• How to complete this task
Check every line of the material below for "pink". Give the number of lines that have it, and only that.

• Data extracts
━━━━━━━━━━━━━━━━━━━━━━━━━━━━━━

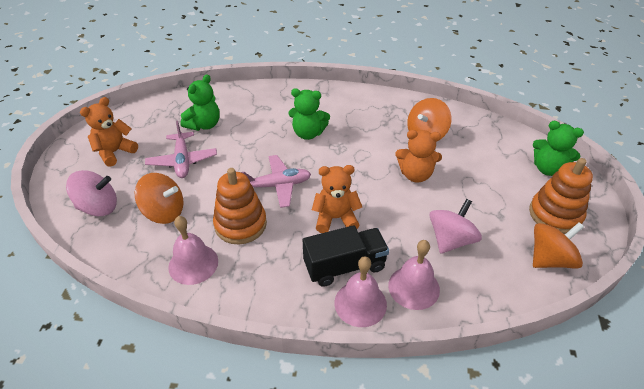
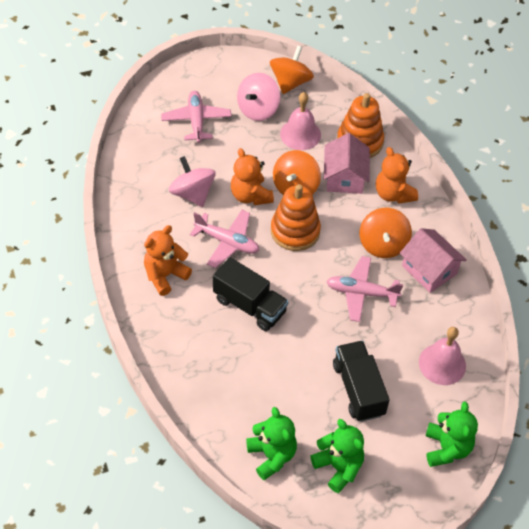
black truck: 1 -> 2
pink bell: 3 -> 2
pink house: 0 -> 2
pink plane: 2 -> 3

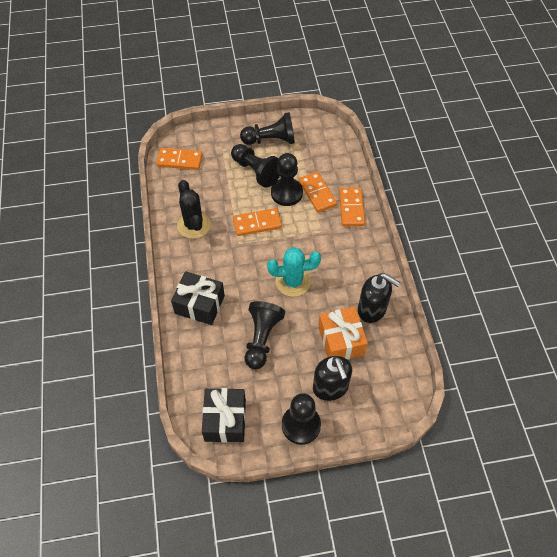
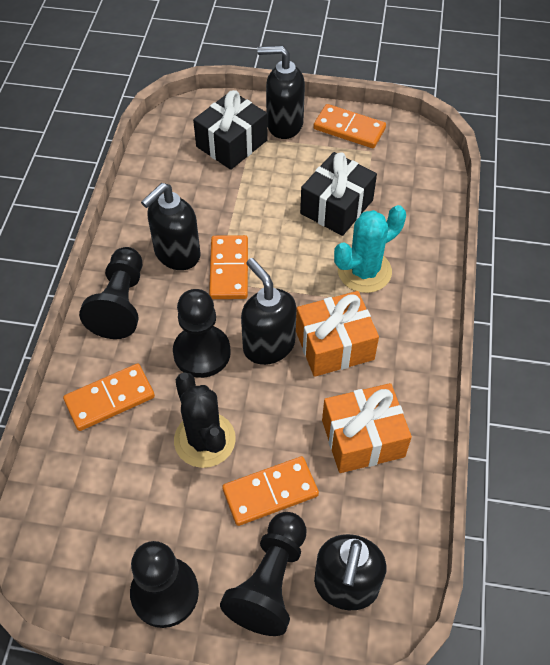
black pawn: 5 -> 4
black soap dispenser: 2 -> 4
orange gift: 1 -> 2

━━━━━━━━━━━━━━━━━━━━━━━━━━━━━━

• Task result
3